PROBLEM TO SOLVE: Give the count of lines in the entries below that contain the string "relocated", and only that count.

Scene change data
----------

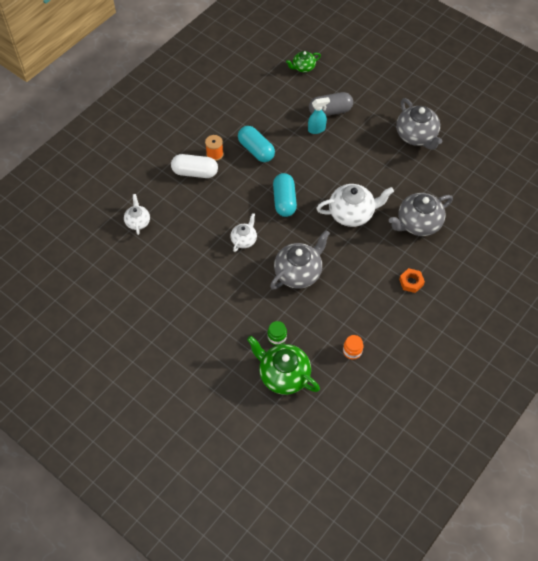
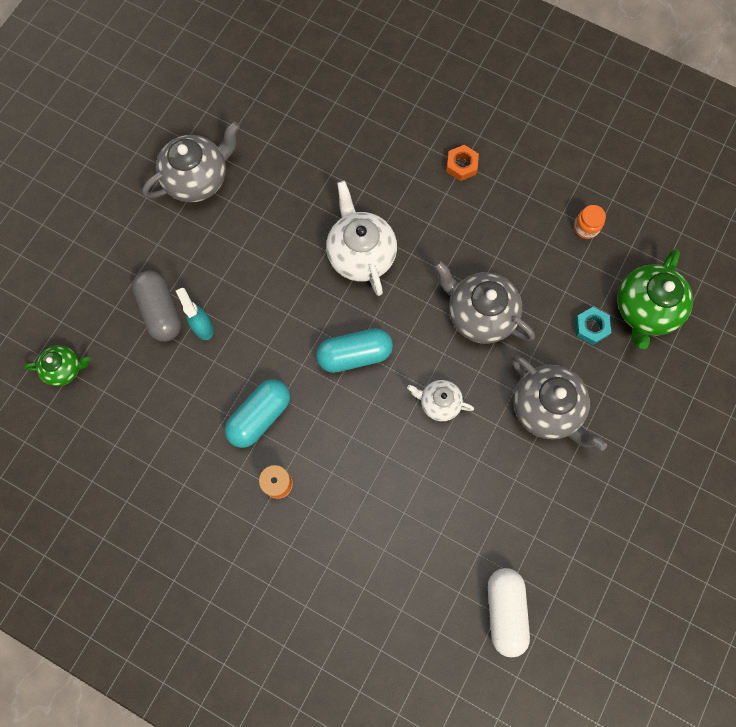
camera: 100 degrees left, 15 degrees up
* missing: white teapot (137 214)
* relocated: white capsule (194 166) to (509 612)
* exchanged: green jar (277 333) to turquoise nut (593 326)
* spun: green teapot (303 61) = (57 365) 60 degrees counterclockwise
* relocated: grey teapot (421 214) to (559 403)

----------

OUTPUT OF THE TASK: 2